» Study material:
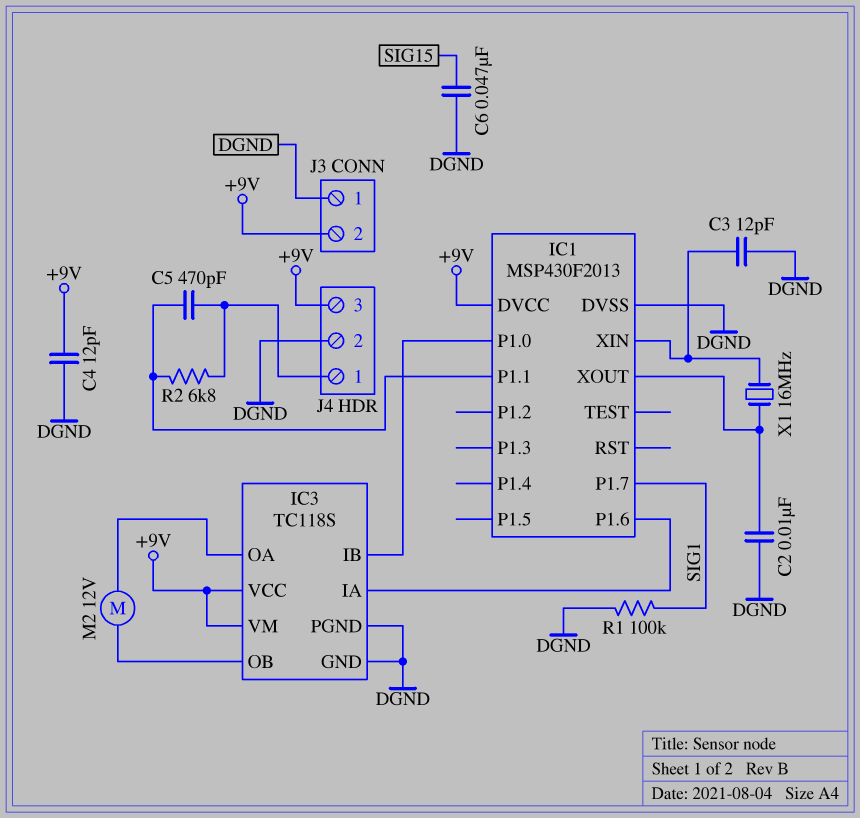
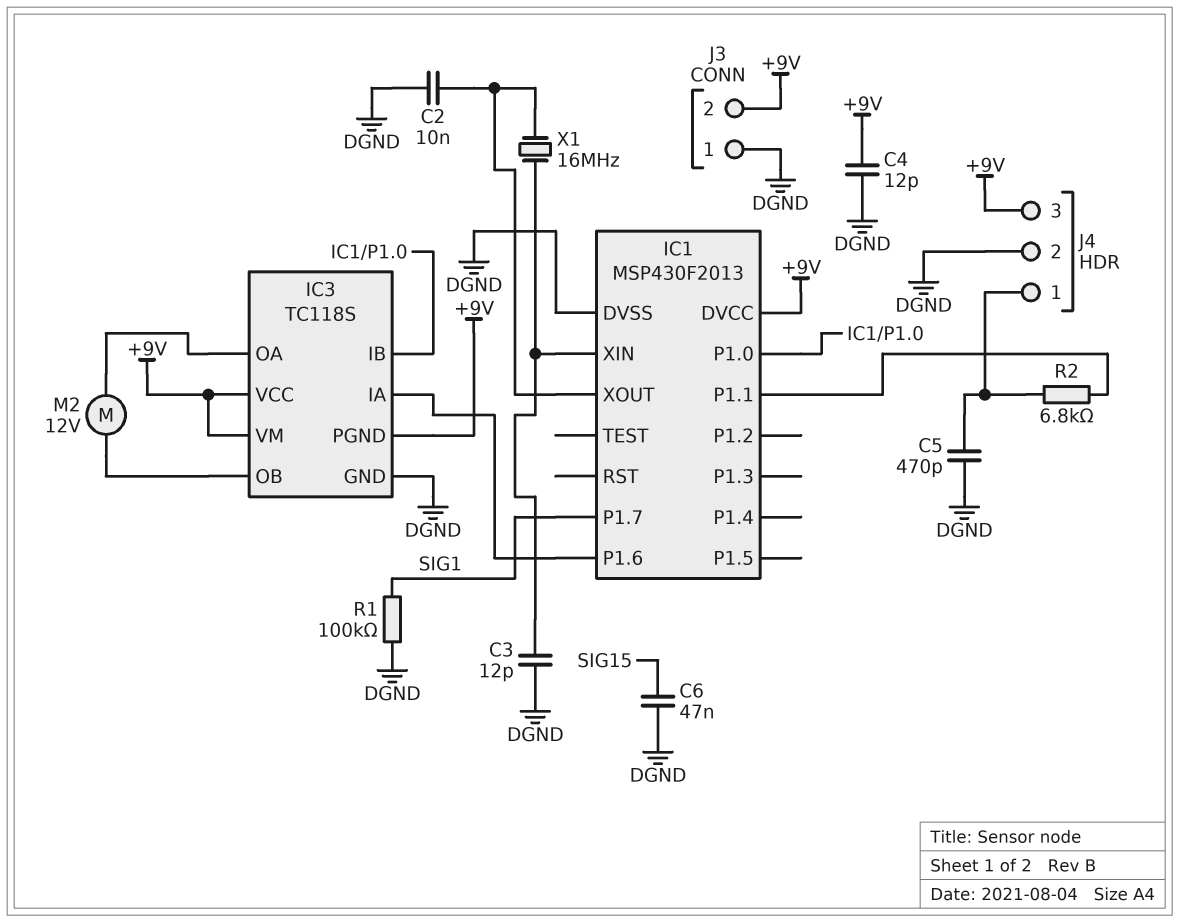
C5: 470pF (IC1/P1.1, J4/1) -> 470pF (DGND, J4/1)
IC3 pin PGND: DGND -> +9V

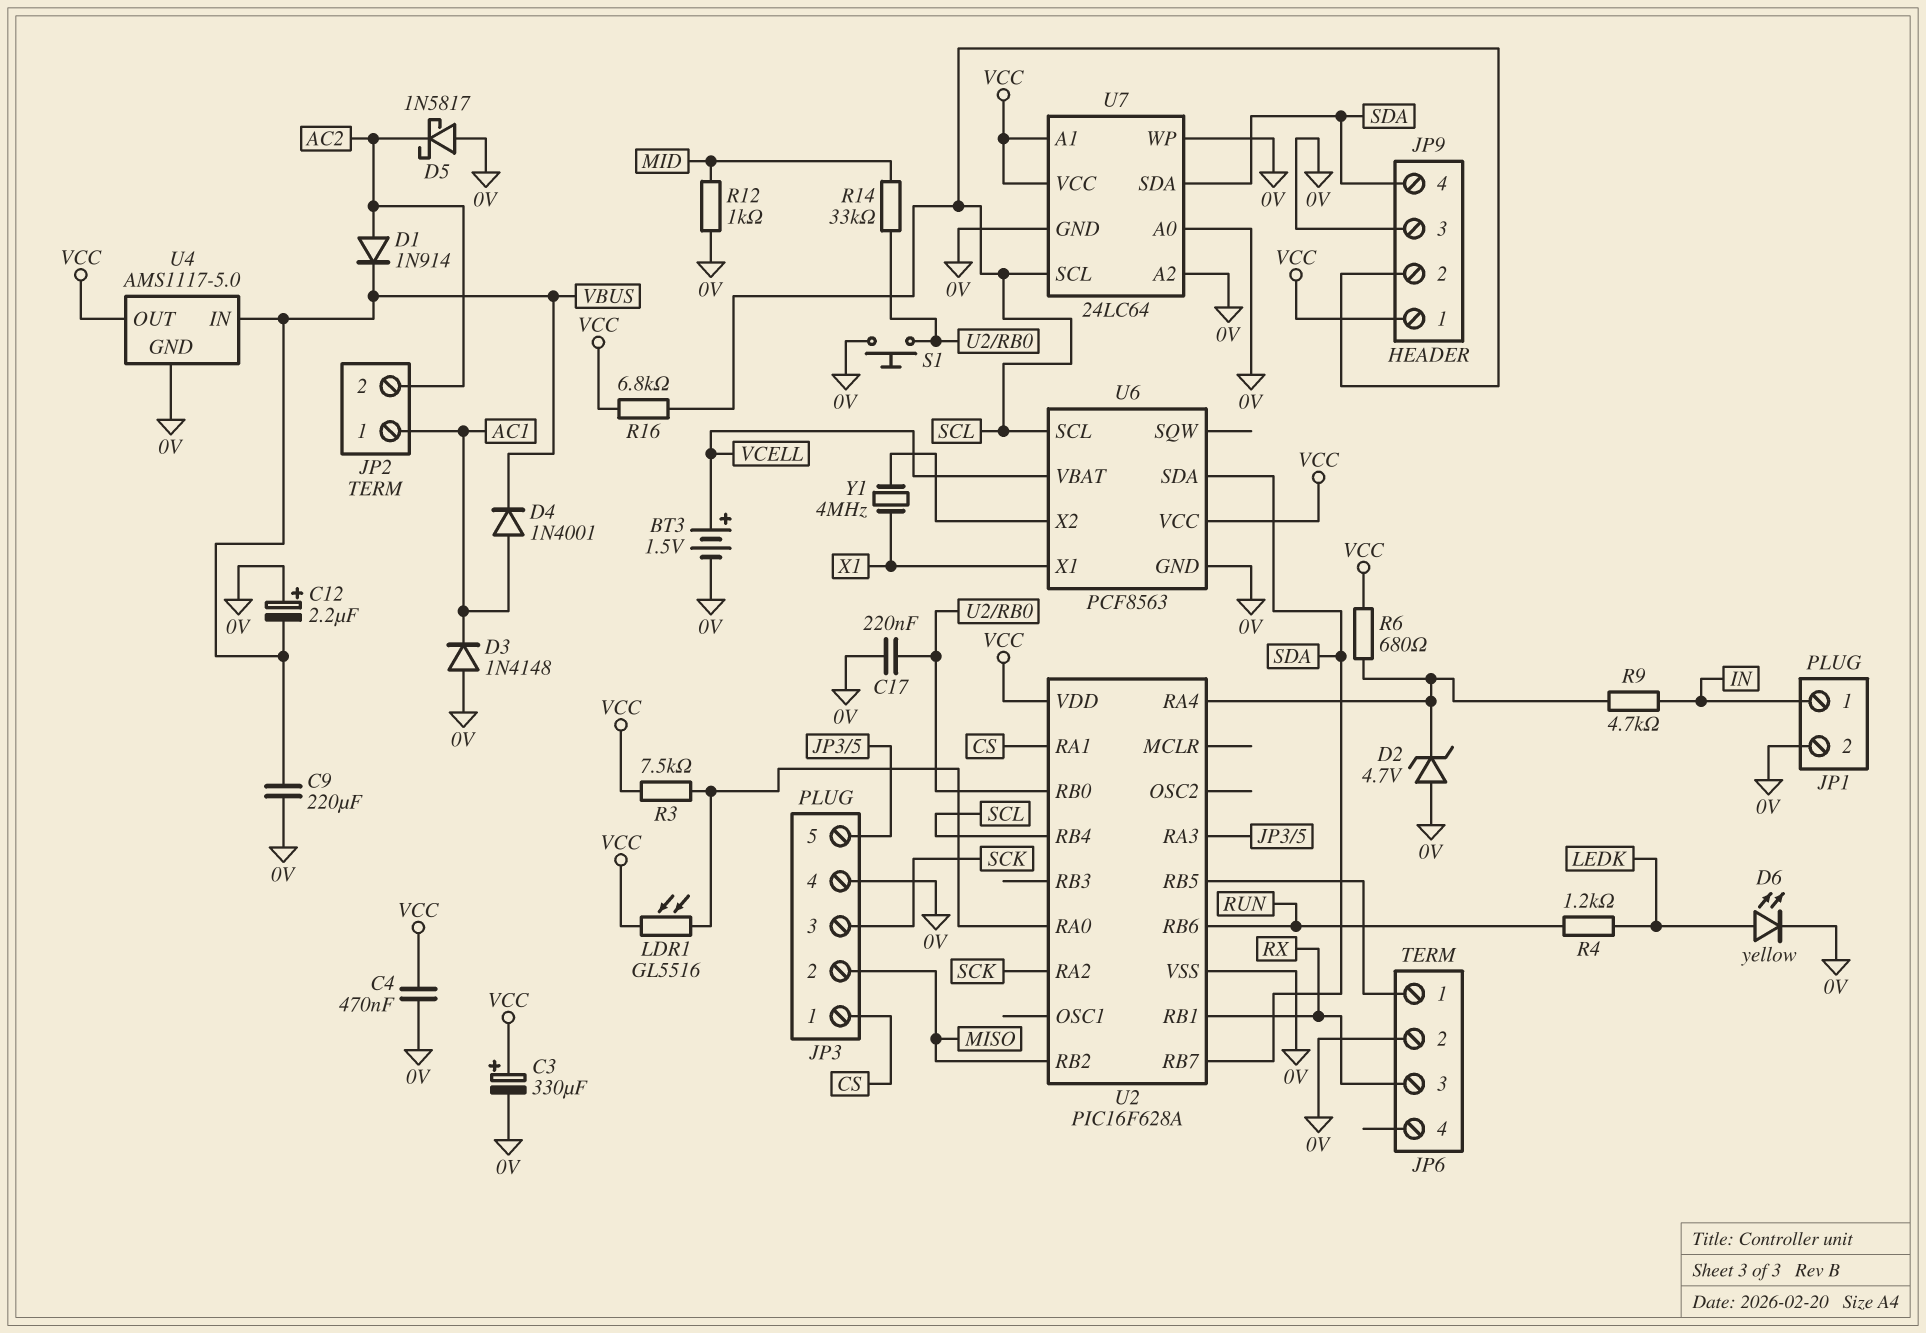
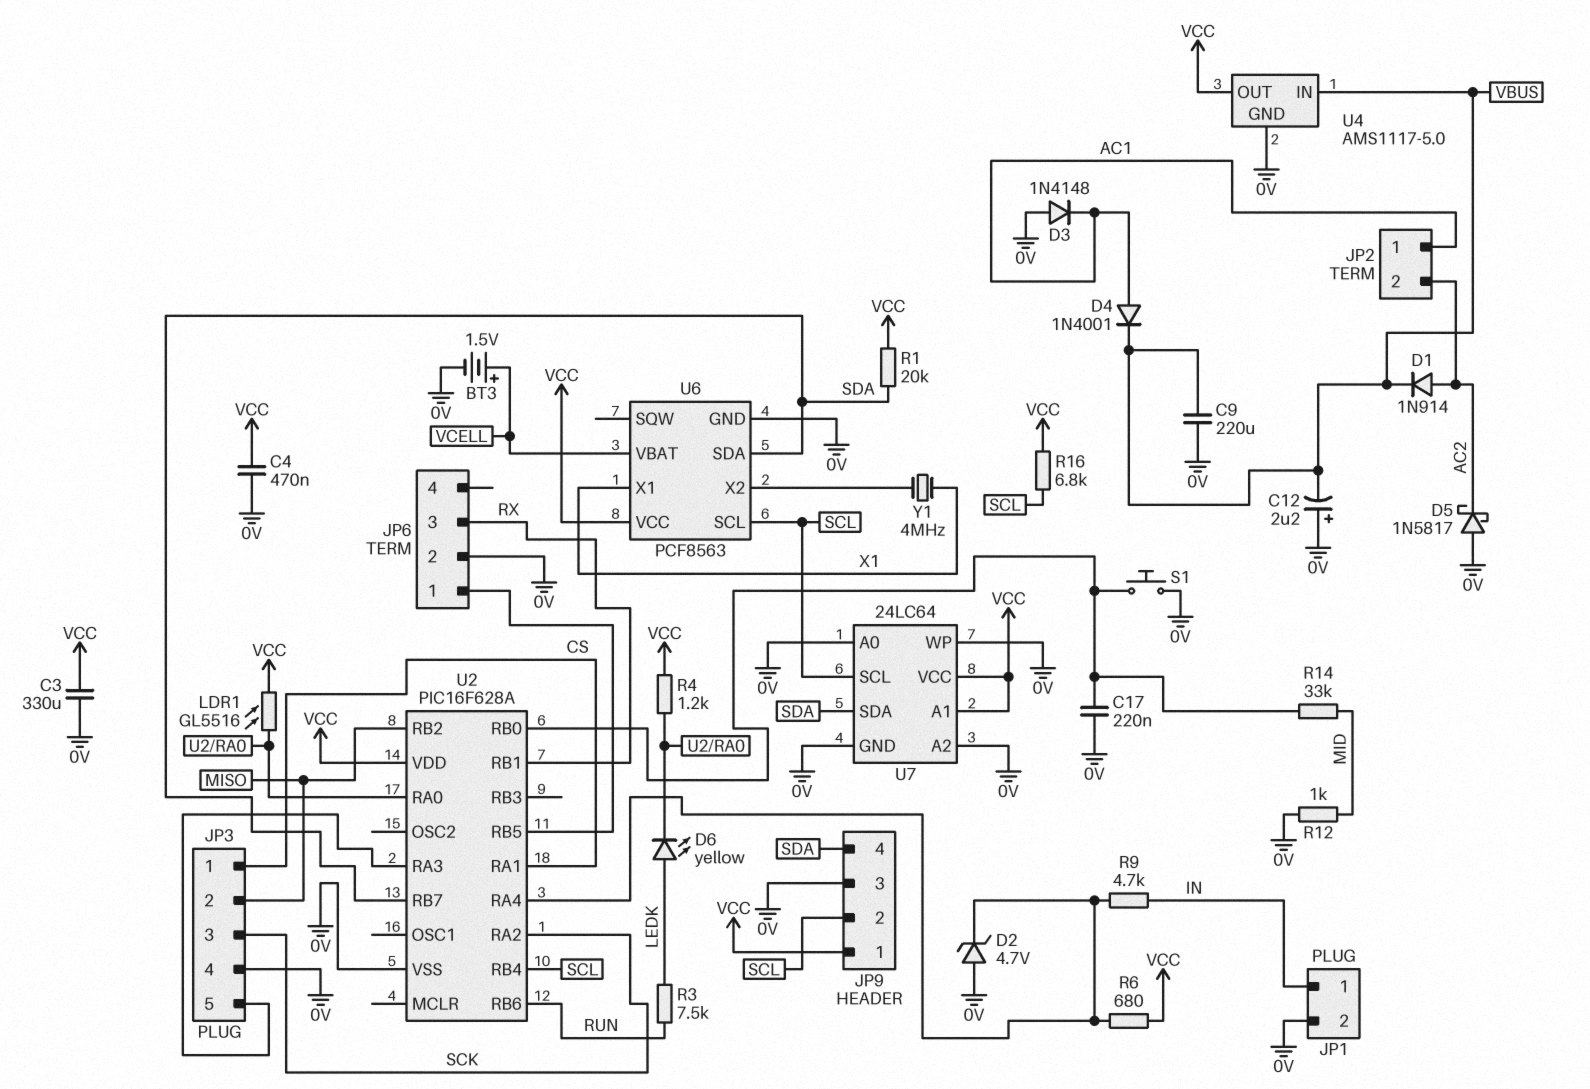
C3: 330uF (plus VCC, minus 0V) -> 330uF (0V, VCC)
D6: LED yellow (A LEDK, K 0V) -> LED yellow (A LEDK, K U2/RA0)
R1: none -> 20k (SDA, VCC)
R3: 7.5k (U2/RA0, VCC) -> 7.5k (LEDK, RUN)
R4: 1.2k (LEDK, RUN) -> 1.2k (U2/RA0, VCC)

» About this task: Search the material above for the word "DGND", then copy out each line that has it.

» Completed exercise:
C5: 470pF (IC1/P1.1, J4/1) -> 470pF (DGND, J4/1)
IC3 pin PGND: DGND -> +9V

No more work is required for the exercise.